::: PROVIDED DATA
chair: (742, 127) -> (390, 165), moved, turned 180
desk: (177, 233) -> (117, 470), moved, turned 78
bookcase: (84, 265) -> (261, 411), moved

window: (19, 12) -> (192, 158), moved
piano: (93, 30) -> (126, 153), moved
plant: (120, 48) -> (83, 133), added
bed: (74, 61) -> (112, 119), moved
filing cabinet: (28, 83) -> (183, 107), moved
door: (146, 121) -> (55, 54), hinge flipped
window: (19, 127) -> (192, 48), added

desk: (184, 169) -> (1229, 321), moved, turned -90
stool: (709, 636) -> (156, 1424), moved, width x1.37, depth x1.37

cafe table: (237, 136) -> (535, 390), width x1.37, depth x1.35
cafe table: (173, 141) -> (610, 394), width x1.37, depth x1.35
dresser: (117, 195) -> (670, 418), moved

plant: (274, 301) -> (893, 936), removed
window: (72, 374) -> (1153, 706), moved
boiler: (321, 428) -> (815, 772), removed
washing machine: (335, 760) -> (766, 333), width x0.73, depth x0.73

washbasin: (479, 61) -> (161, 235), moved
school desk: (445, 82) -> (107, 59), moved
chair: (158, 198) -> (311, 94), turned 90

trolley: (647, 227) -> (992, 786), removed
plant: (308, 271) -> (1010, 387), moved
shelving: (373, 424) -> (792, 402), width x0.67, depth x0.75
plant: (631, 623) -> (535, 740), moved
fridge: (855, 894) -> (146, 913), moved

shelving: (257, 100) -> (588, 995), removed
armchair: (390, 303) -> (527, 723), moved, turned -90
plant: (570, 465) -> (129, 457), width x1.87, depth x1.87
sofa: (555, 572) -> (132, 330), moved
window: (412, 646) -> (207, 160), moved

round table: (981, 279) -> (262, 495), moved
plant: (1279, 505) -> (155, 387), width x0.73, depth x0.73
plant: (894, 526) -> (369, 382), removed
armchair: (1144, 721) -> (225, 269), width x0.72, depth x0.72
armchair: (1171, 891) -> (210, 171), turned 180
::::::
Print the lines above, unchanged, from the start of the records to the line with "trolley: (647, 227) -> (992, 786), removed", including that final line.

* TASK ANSWER:
chair: (742, 127) -> (390, 165), moved, turned 180
desk: (177, 233) -> (117, 470), moved, turned 78
bookcase: (84, 265) -> (261, 411), moved

window: (19, 12) -> (192, 158), moved
piano: (93, 30) -> (126, 153), moved
plant: (120, 48) -> (83, 133), added
bed: (74, 61) -> (112, 119), moved
filing cabinet: (28, 83) -> (183, 107), moved
door: (146, 121) -> (55, 54), hinge flipped
window: (19, 127) -> (192, 48), added

desk: (184, 169) -> (1229, 321), moved, turned -90
stool: (709, 636) -> (156, 1424), moved, width x1.37, depth x1.37

cafe table: (237, 136) -> (535, 390), width x1.37, depth x1.35
cafe table: (173, 141) -> (610, 394), width x1.37, depth x1.35
dresser: (117, 195) -> (670, 418), moved

plant: (274, 301) -> (893, 936), removed
window: (72, 374) -> (1153, 706), moved
boiler: (321, 428) -> (815, 772), removed
washing machine: (335, 760) -> (766, 333), width x0.73, depth x0.73

washbasin: (479, 61) -> (161, 235), moved
school desk: (445, 82) -> (107, 59), moved
chair: (158, 198) -> (311, 94), turned 90

trolley: (647, 227) -> (992, 786), removed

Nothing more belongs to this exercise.